* **RECORDS FOR THIS TASK**:

■ ■ ■ ■

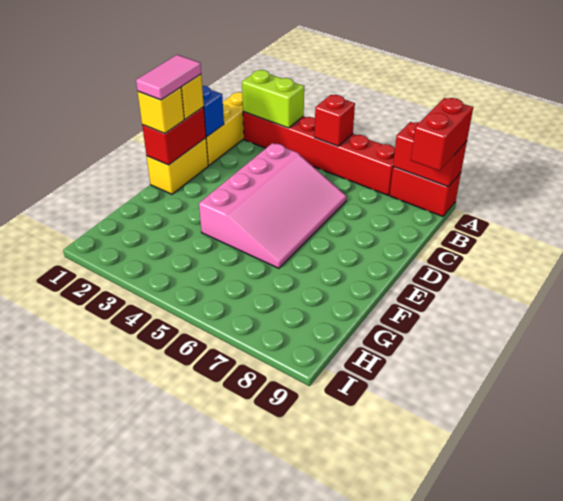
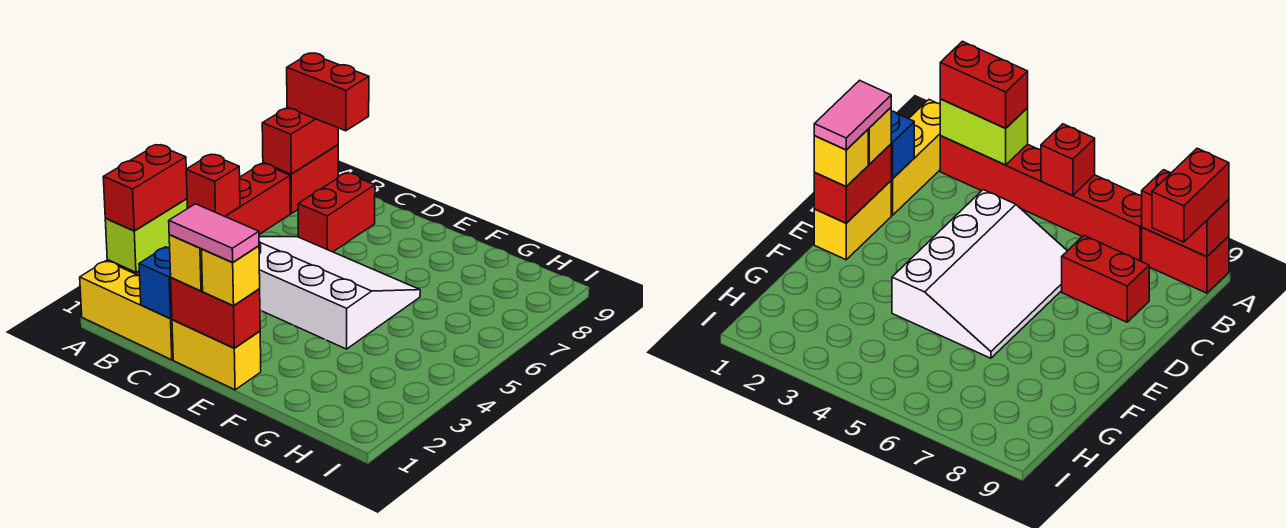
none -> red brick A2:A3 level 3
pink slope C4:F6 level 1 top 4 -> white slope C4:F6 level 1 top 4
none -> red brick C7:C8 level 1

■ ■ ■ ■

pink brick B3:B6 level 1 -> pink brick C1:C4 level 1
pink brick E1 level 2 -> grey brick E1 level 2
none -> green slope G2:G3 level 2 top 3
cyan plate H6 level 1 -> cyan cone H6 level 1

■ ■ ■ ■

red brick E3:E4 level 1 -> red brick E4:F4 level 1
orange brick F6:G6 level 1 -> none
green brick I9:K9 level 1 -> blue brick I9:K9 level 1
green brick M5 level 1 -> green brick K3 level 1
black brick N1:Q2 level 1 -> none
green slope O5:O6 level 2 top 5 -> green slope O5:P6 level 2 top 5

■ ■ ■ ■

* **WORK ORDER**: Each line containing the word "pink" needs to be copied from the data above.

* **ANSWER BOX**:
pink slope C4:F6 level 1 top 4 -> white slope C4:F6 level 1 top 4
pink brick B3:B6 level 1 -> pink brick C1:C4 level 1
pink brick E1 level 2 -> grey brick E1 level 2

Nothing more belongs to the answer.